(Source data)
##########
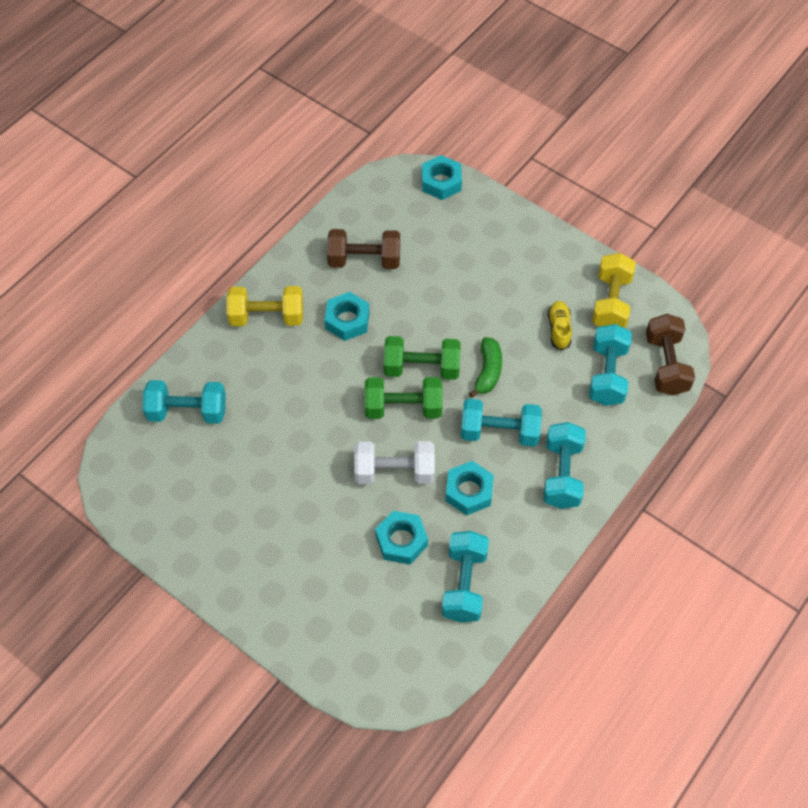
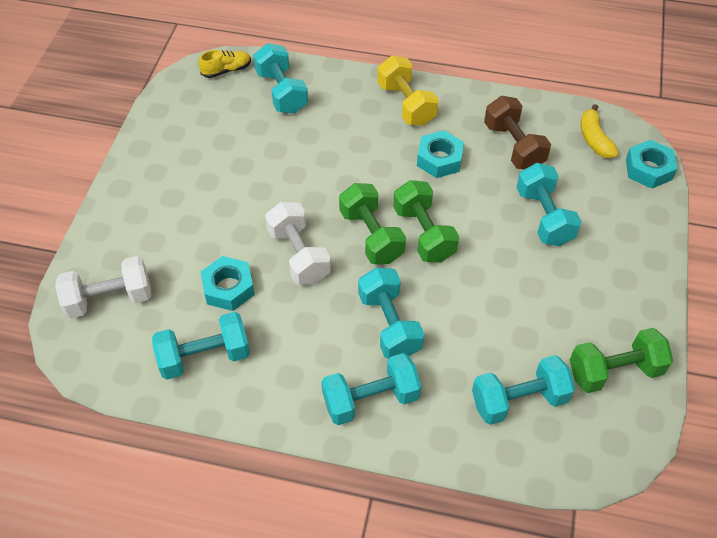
camera: 65 degrees right, 5 degrees down
turquoise nut [445,461,494,515] -> none
green banana [469,337,502,398] -> none
yellow shoe [548,301,572,351] -> yellow shoe moved to [199,50,251,78]
yellow dumbbell [592,253,636,328] -> green dumbbell [570,328,673,393]
brown dumbbell [646,314,695,396] -> none
none -> white dumbbell [55,256,151,319]
none -> turquoise dumbbell [516,163,581,246]
none -> yellow banana [581,104,619,158]

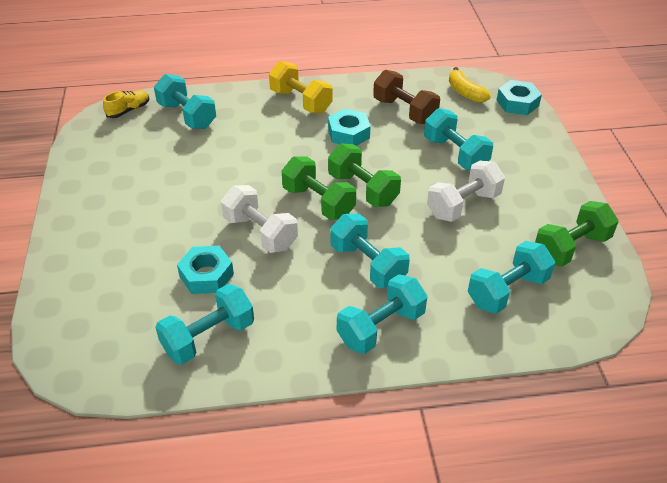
camera: 20 degrees left, 10 degrees down
white dumbbell [55,256,151,319] -> white dumbbell moved to [427,161,505,222]

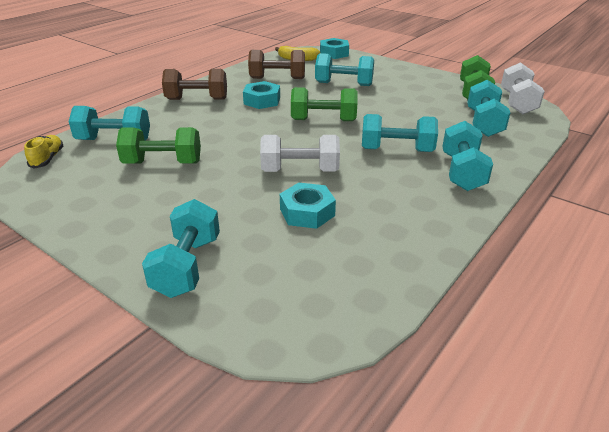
camera: 45 degrees left, 10 degrees down
turquoise dumbbell [155,284,254,364] -> turquoise dumbbell moved to [142,199,220,298]
yellow dumbbell [269,61,333,114] -> brown dumbbell [162,69,227,100]
green dumbbell [282,156,356,220] -> green dumbbell moved to [116,127,201,164]
white dumbbell [427,161,505,222] -> white dumbbell moved to [501,62,545,114]

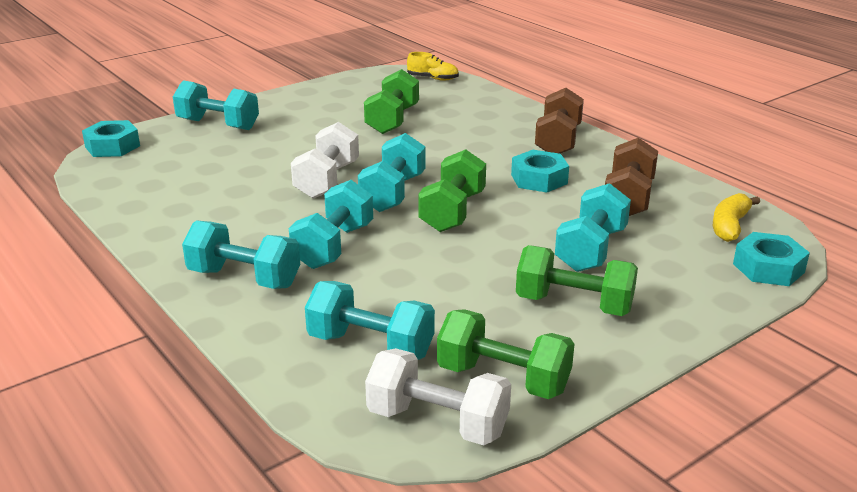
camera: 105 degrees right, 5 degrees down
turquoise dumbbell [69,106,150,141] -> turquoise dumbbell moved to [358,133,425,212]
turquoise nut [280,182,336,229] -> turquoise nut moved to [82,120,140,157]
none -> green dumbbell [516,245,638,316]

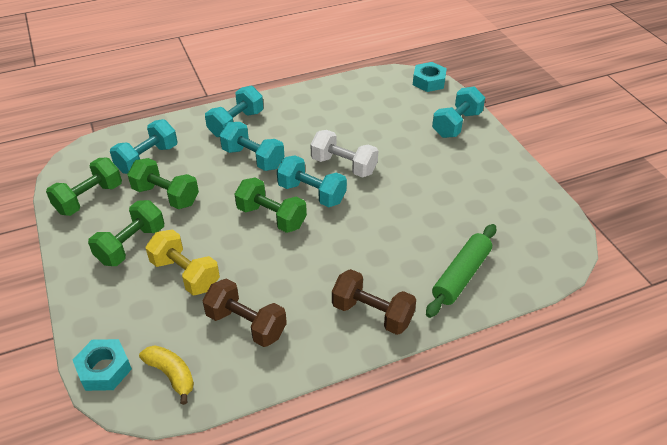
camera: 105 degrees right, 15 degrees up
green dumbbell [364,69,419,134] -> green dumbbell moved to [127,158,199,209]
white dumbbell [365,348,511,445] -> none
yellow shoe [407,52,459,81] -> none
turquoise nut [511,150,569,193] -> none
turquoise dumbbell [555,183,631,272] -> yellow dumbbell [146,229,220,296]
none -> green rolling pin [426,224,496,318]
##########
— INSTRUCTIONS TO FOLLOW —
Only the lines from the start of the records to the line with "white dumbbell [55,256,151,319] ->" belong in the copy. Print them exactly, minus pictures.

— THE COMPLETED TASK —
camera: 65 degrees right, 5 degrees down
turquoise nut [445,461,494,515] -> none
green banana [469,337,502,398] -> none
yellow shoe [548,301,572,351] -> yellow shoe moved to [199,50,251,78]
yellow dumbbell [592,253,636,328] -> green dumbbell [570,328,673,393]
brown dumbbell [646,314,695,396] -> none
none -> white dumbbell [55,256,151,319]
none -> turquoise dumbbell [516,163,581,246]
none -> yellow banana [581,104,619,158]

camera: 20 degrees left, 10 degrees down
white dumbbell [55,256,151,319] -> white dumbbell moved to [427,161,505,222]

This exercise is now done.